PROBLEM TO SOLVE:
Of the records that follow, copy only the lines from the line containing "brown candle: 1 -> 2" to the line containing "white hat: 0 -> 3", both included, exactly as written.

DATA TO PROCESS:
########

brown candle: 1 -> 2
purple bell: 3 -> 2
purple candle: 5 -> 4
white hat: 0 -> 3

########

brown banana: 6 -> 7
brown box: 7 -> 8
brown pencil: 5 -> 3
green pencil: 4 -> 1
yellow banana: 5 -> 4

########

RESULT FOR THIS EXERCISE:
brown candle: 1 -> 2
purple bell: 3 -> 2
purple candle: 5 -> 4
white hat: 0 -> 3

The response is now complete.